* [RECORDS FOR THE EXERCISE]:
______

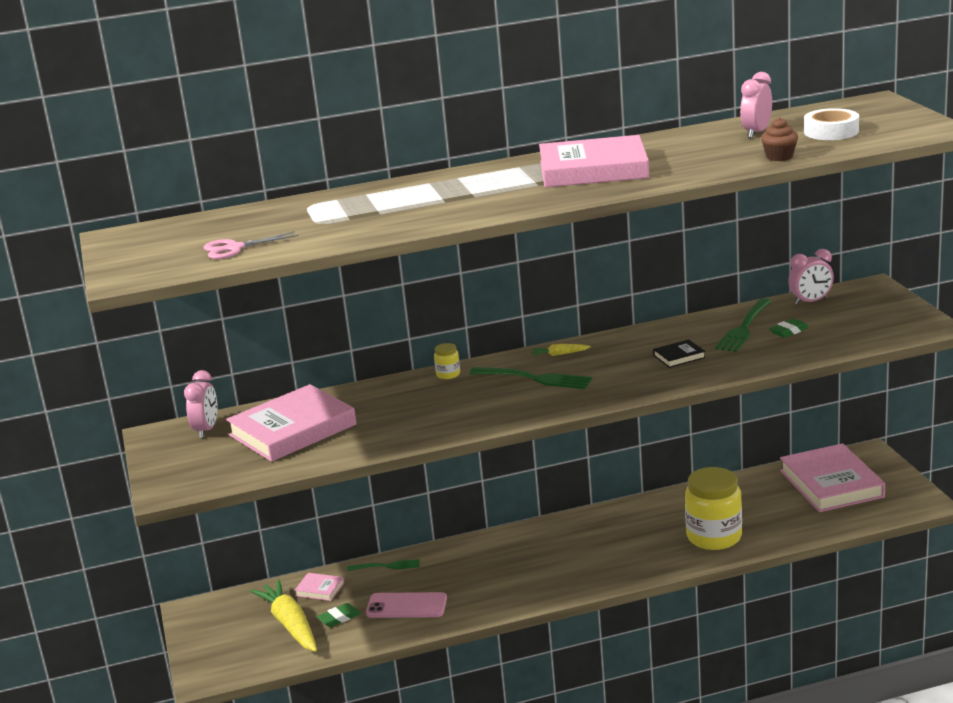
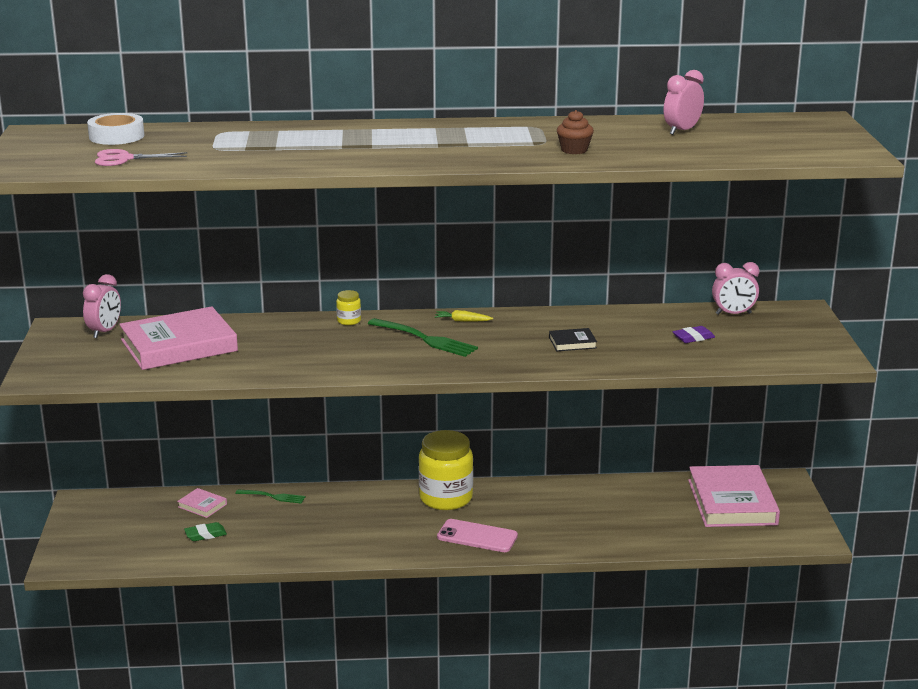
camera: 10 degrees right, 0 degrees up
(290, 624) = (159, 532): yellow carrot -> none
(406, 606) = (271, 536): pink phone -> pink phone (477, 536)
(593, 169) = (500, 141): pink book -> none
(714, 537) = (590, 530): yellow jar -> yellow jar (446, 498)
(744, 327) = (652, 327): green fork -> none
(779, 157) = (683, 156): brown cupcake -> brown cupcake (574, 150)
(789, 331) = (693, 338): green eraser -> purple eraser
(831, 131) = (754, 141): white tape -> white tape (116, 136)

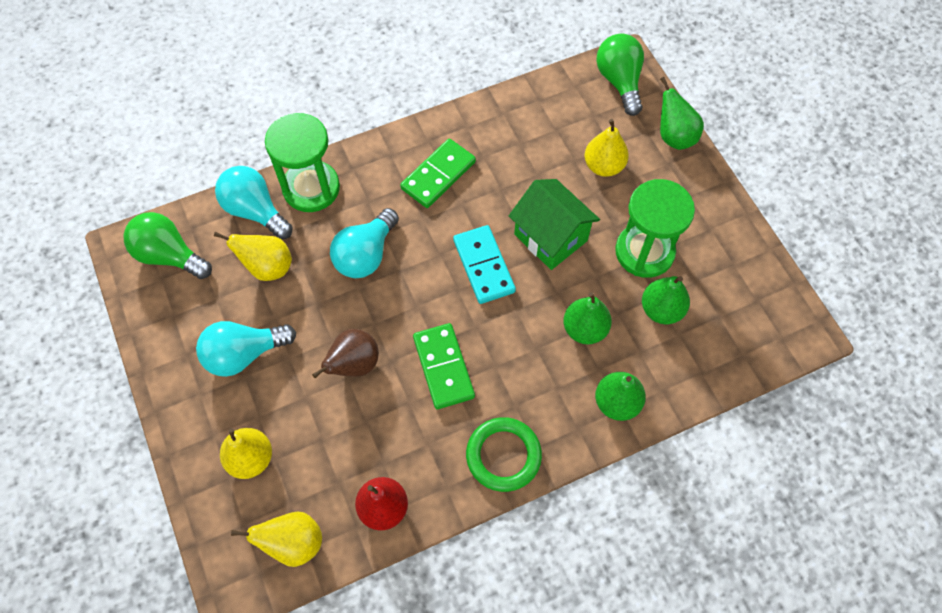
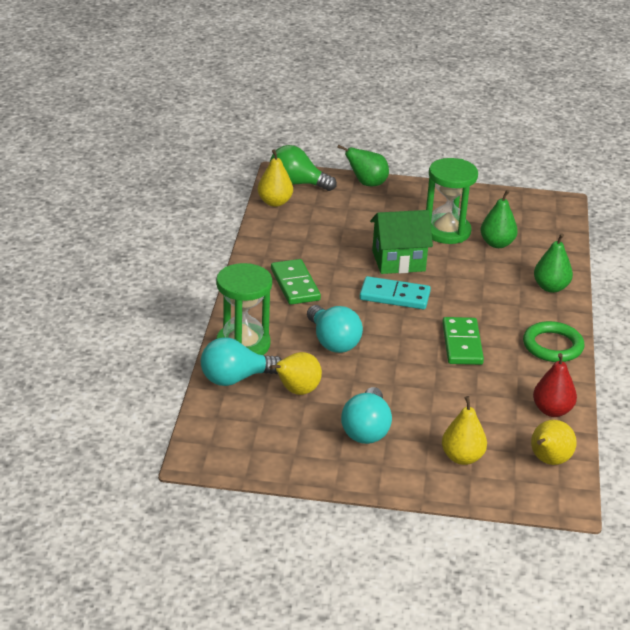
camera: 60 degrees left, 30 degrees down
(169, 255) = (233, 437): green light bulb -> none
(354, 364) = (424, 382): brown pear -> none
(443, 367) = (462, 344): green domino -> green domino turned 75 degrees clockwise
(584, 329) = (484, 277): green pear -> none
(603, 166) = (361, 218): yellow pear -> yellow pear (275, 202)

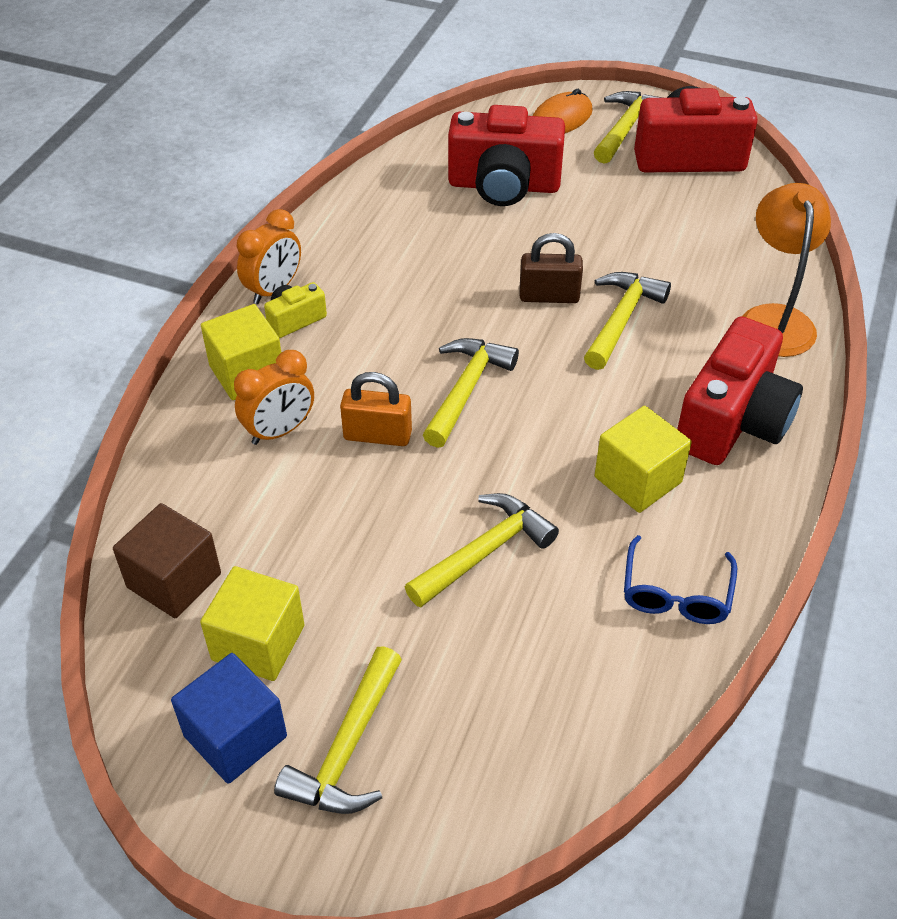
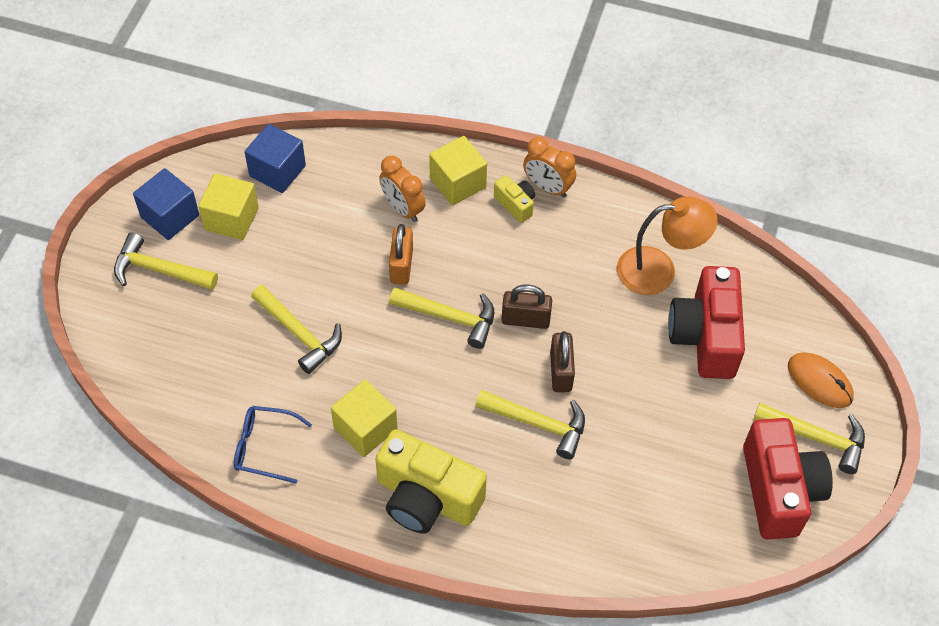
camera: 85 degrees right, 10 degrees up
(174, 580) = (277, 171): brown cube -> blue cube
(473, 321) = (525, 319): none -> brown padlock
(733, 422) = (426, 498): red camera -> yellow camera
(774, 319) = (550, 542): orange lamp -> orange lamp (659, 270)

______

* [INSTRUCTIONS FOR THE TASK]: Write out exactly the lines between the start of the data and the line with "(169, 255) = (233, 437): green", including both, but none of the pictures.

* [EXERCISE SOLUTION]:
camera: 10 degrees right, 0 degrees up
(290, 624) = (159, 532): yellow carrot -> none
(406, 606) = (271, 536): pink phone -> pink phone (477, 536)
(593, 169) = (500, 141): pink book -> none
(714, 537) = (590, 530): yellow jar -> yellow jar (446, 498)
(744, 327) = (652, 327): green fork -> none
(779, 157) = (683, 156): brown cupcake -> brown cupcake (574, 150)
(789, 331) = (693, 338): green eraser -> purple eraser
(831, 131) = (754, 141): white tape -> white tape (116, 136)

camera: 60 degrees left, 30 degrees down
(169, 255) = (233, 437): green light bulb -> none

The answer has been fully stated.